WHAT IS EXPECTED:
Please retype every record below exactly, leaving the pictures out.

++++

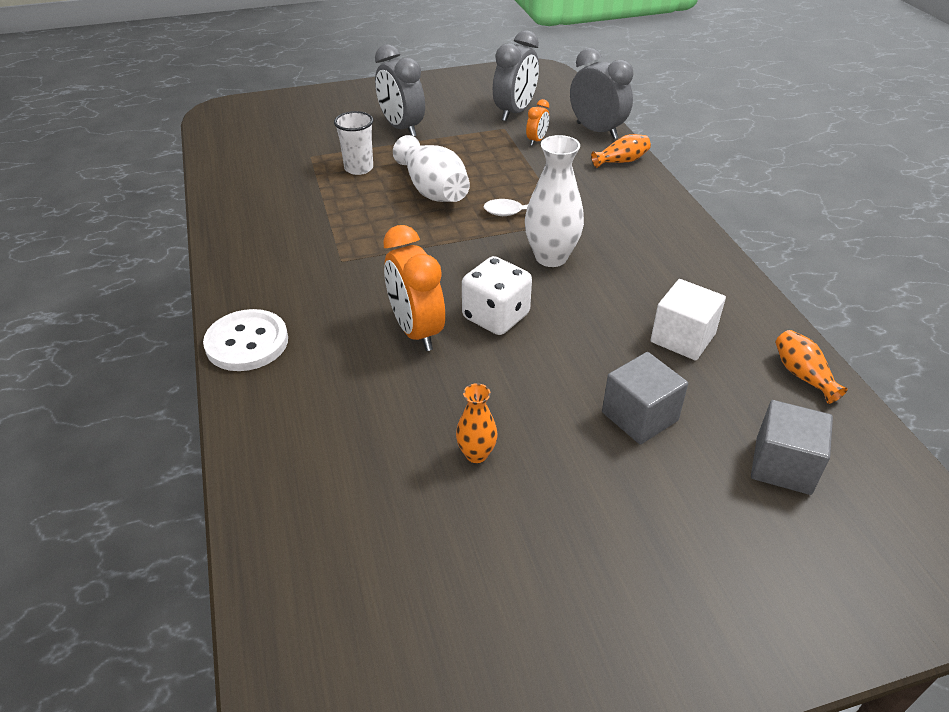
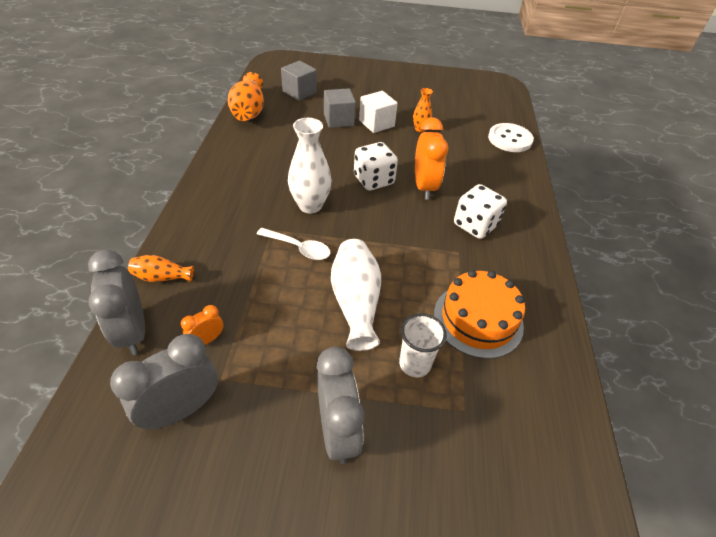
camera: 160 degrees left, 5 degrees up
white button [203,309,288,371] -> white button moved to [488,123,534,152]
white cube [651,279,726,360] -> white cube moved to [359,91,398,133]
orange vase [775,330,848,404] -> orange vase [228,72,264,121], size x1.83
none -> orange cake [434,270,525,359]
none -> white dice [454,184,507,239]

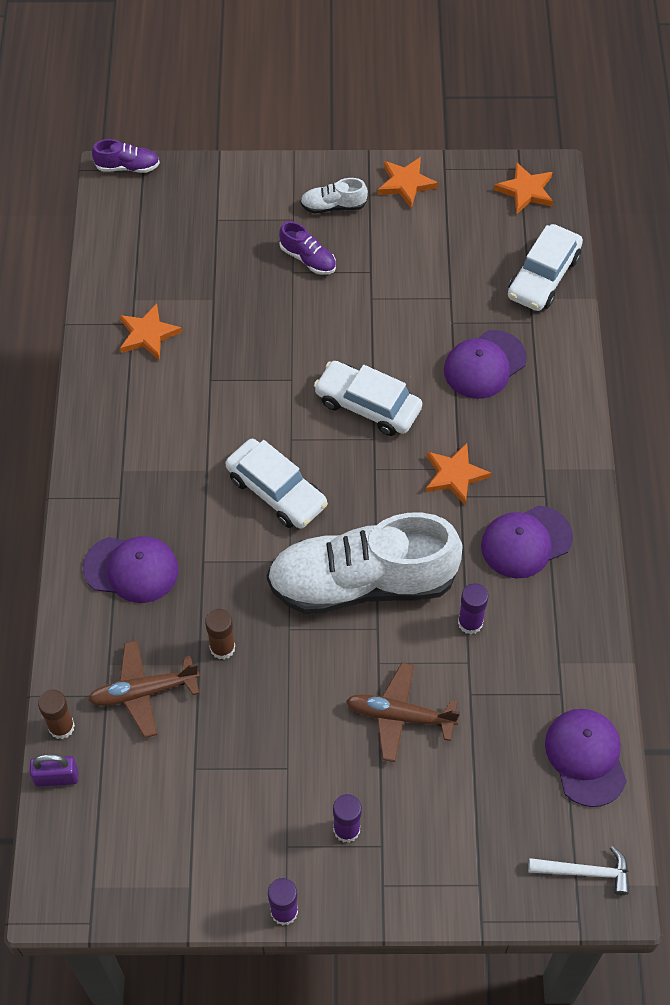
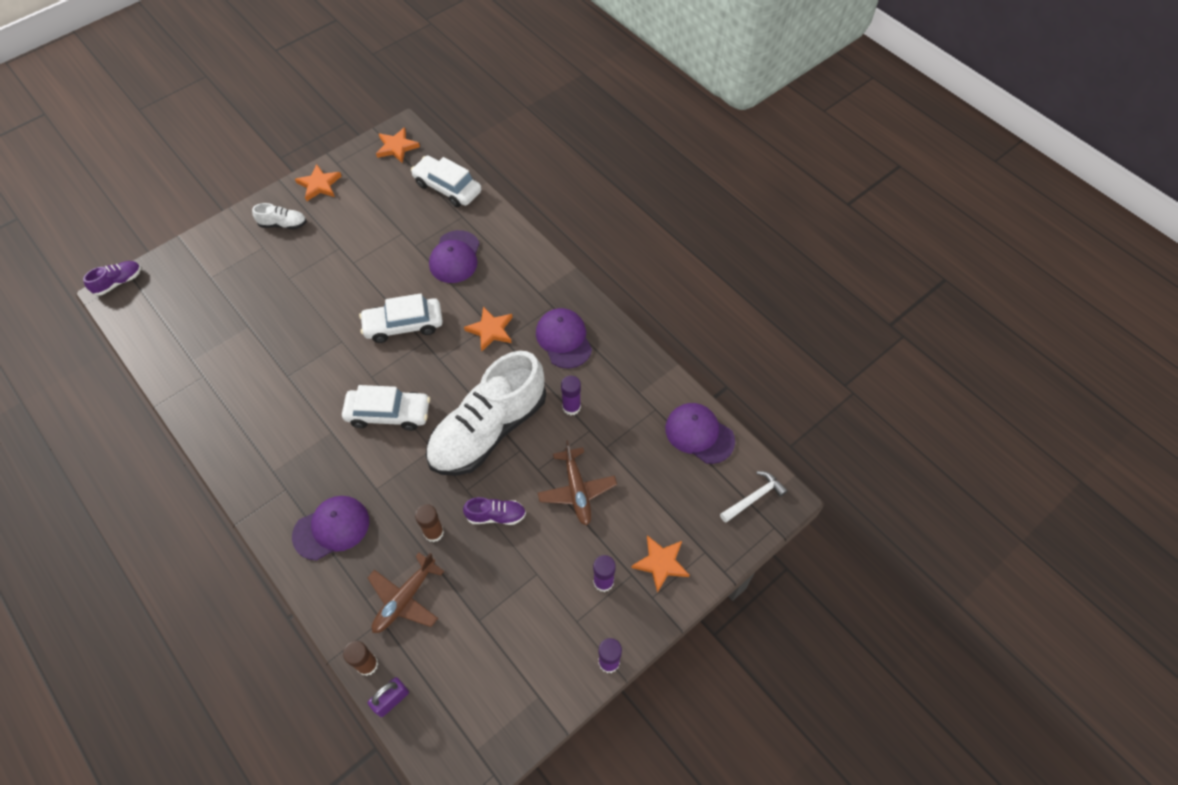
camera: 40 degrees left, 0 degrees up
orange star [119,303,182,361] -> orange star moved to [631,535,689,593]
purple shoe [279,221,336,275] -> purple shoe moved to [463,497,526,525]
white shoe [300,178,368,213] -> white shoe turned 135 degrees counterclockwise [252,203,307,229]
brown plane [346,663,460,762] -> brown plane turned 75 degrees counterclockwise [538,440,617,525]
purple cap [481,505,573,579] -> purple cap turned 135 degrees clockwise [536,308,592,368]
white car [508,224,583,311] -> white car turned 135 degrees clockwise [411,156,481,207]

++++

EXPECTED OUTPUT:
camera: 160 degrees left, 5 degrees up
white button [203,309,288,371] -> white button moved to [488,123,534,152]
white cube [651,279,726,360] -> white cube moved to [359,91,398,133]
orange vase [775,330,848,404] -> orange vase [228,72,264,121], size x1.83
none -> orange cake [434,270,525,359]
none -> white dice [454,184,507,239]

camera: 40 degrees left, 0 degrees up
orange star [119,303,182,361] -> orange star moved to [631,535,689,593]
purple shoe [279,221,336,275] -> purple shoe moved to [463,497,526,525]
white shoe [300,178,368,213] -> white shoe turned 135 degrees counterclockwise [252,203,307,229]
brown plane [346,663,460,762] -> brown plane turned 75 degrees counterclockwise [538,440,617,525]
purple cap [481,505,573,579] -> purple cap turned 135 degrees clockwise [536,308,592,368]
white car [508,224,583,311] -> white car turned 135 degrees clockwise [411,156,481,207]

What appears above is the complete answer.